**Records supplied**
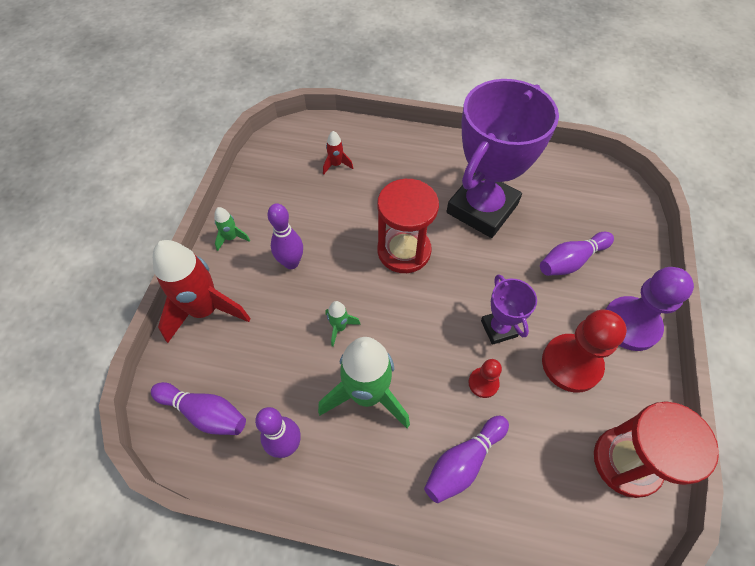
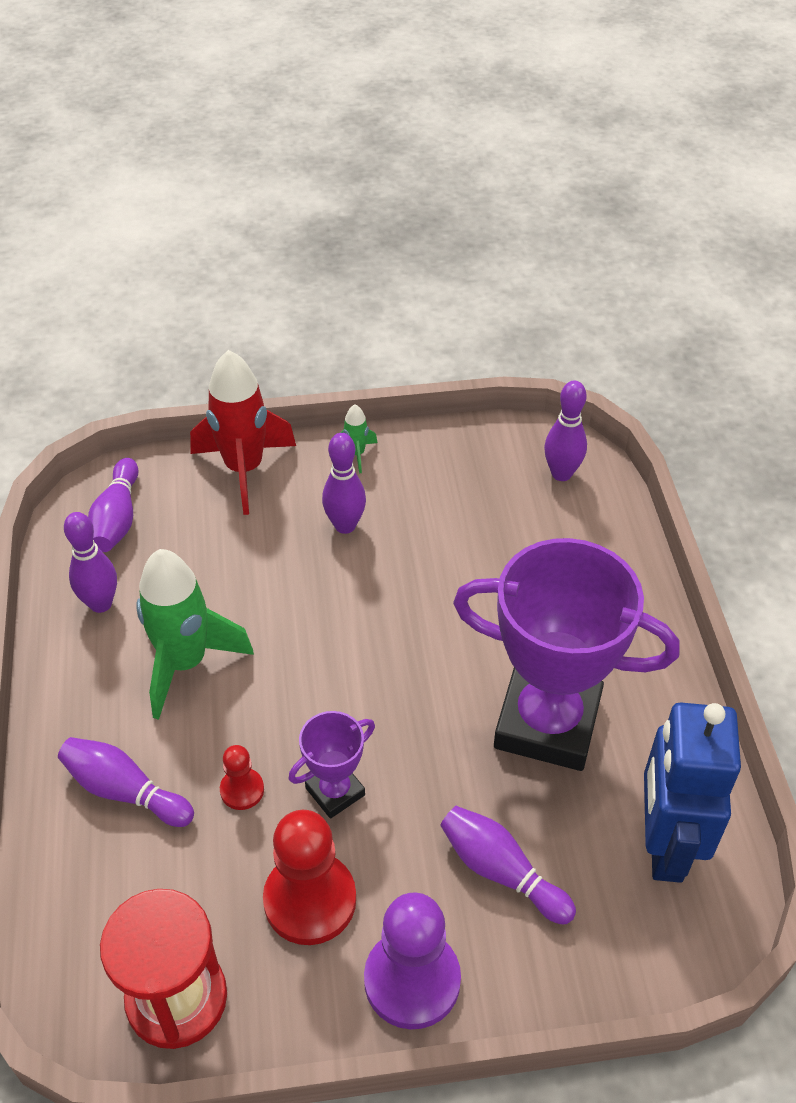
camera: 70 degrees right, 10 degrees down
red rocket [323,131,353,174] -> none
green rocket [326,301,361,347] -> none
red hourglass [377,179,439,273] -> none
none -> purple bowling pin [544,381,587,481]
none -> blue robot [644,702,741,883]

**About this task**
Leaving out the pictures, output each line above exactly as it is.

**The answer**
camera: 70 degrees right, 10 degrees down
red rocket [323,131,353,174] -> none
green rocket [326,301,361,347] -> none
red hourglass [377,179,439,273] -> none
none -> purple bowling pin [544,381,587,481]
none -> blue robot [644,702,741,883]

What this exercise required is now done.